### EXERCISE REQUIREMENTS
Please copy each line of the records below that holds the word "none".

------------------------------------

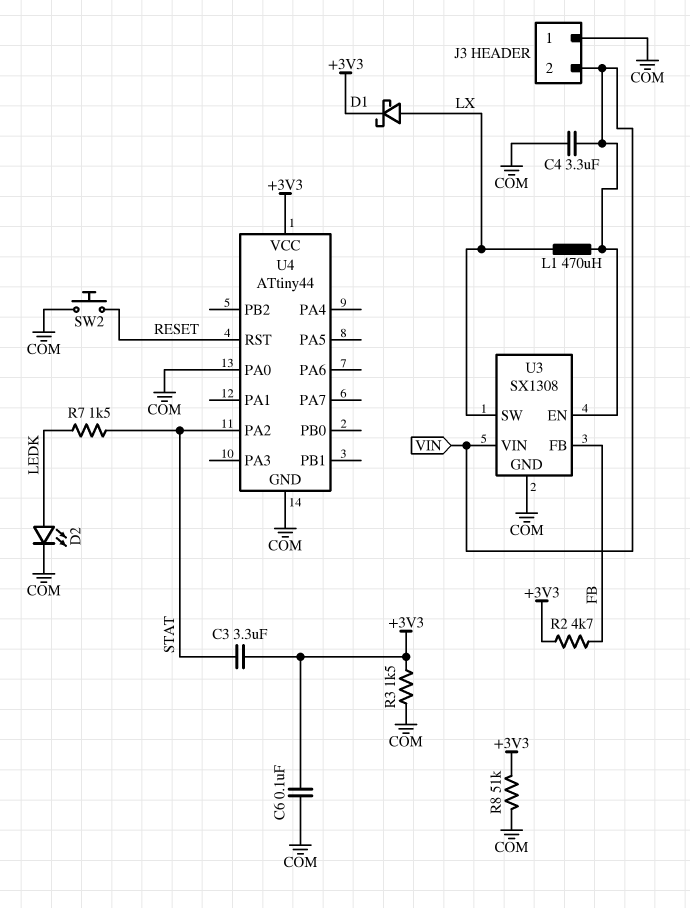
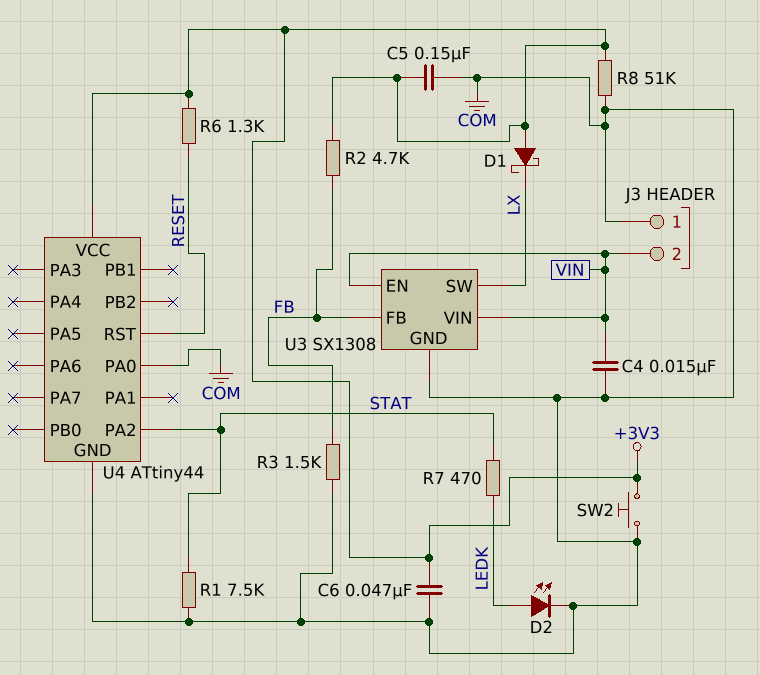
C3: 3.3uF (+3V3, STAT) -> none
C4: 3.3uF (COM, VIN) -> 15nF (COM, VIN)
C5: none -> 150nF (+3V3, COM)
C6: 100nF (+3V3, COM) -> 47nF (+3V3, COM)
D1: schottky (A LX, K +3V3) -> schottky (A +3V3, K LX)
L1: 470uH (LX, VIN) -> none
R1: none -> 7.5k (COM, STAT)
R3: 1.5k (+3V3, COM) -> 1.5k (COM, FB)
R6: none -> 1.3k (+3V3, RESET)
R7: 1.5k (LEDK, STAT) -> 470 (LEDK, STAT)
SW2: button (COM, RESET) -> button (+3V3, COM)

------------------------------------

### RESPONSE TO THIS EXERCISE
C3: 3.3uF (+3V3, STAT) -> none
C5: none -> 150nF (+3V3, COM)
L1: 470uH (LX, VIN) -> none
R1: none -> 7.5k (COM, STAT)
R6: none -> 1.3k (+3V3, RESET)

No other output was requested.